Repeat every entry exactly as it stands. Omit the images.
#### DATASET
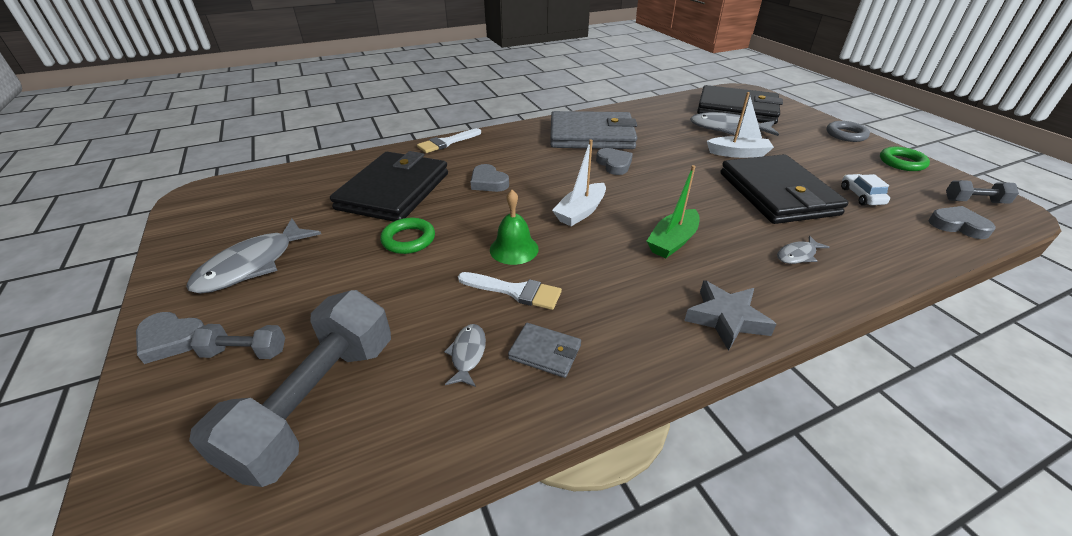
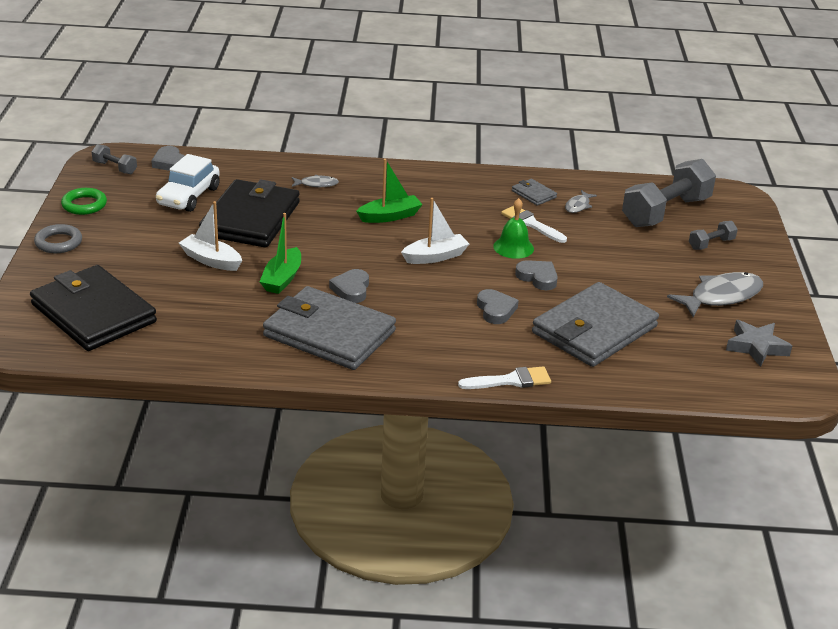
camera: 155 degrees left, 5 degrees down
grey heart [136,312,204,364] -> grey heart moved to [515,260,558,290]
grey dumbbell [190,324,285,359] -> grey dumbbell turned 60 degrees counterclockwise [689,221,738,250]
black wallet [330,151,448,222] -> grey wallet [532,282,659,367]
green ring [380,218,435,254] -> none
grey star [684,280,777,351] -> grey star moved to [726,320,792,367]
grey fish [690,112,779,136] -> none
white car [841,174,890,206] -> white car [156,154,220,212], size x1.73
none -> green boat [259,213,301,294]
########
--- THE COMPLETED TASK ---
camera: 155 degrees left, 5 degrees down
grey heart [136,312,204,364] -> grey heart moved to [515,260,558,290]
grey dumbbell [190,324,285,359] -> grey dumbbell turned 60 degrees counterclockwise [689,221,738,250]
black wallet [330,151,448,222] -> grey wallet [532,282,659,367]
green ring [380,218,435,254] -> none
grey star [684,280,777,351] -> grey star moved to [726,320,792,367]
grey fish [690,112,779,136] -> none
white car [841,174,890,206] -> white car [156,154,220,212], size x1.73
none -> green boat [259,213,301,294]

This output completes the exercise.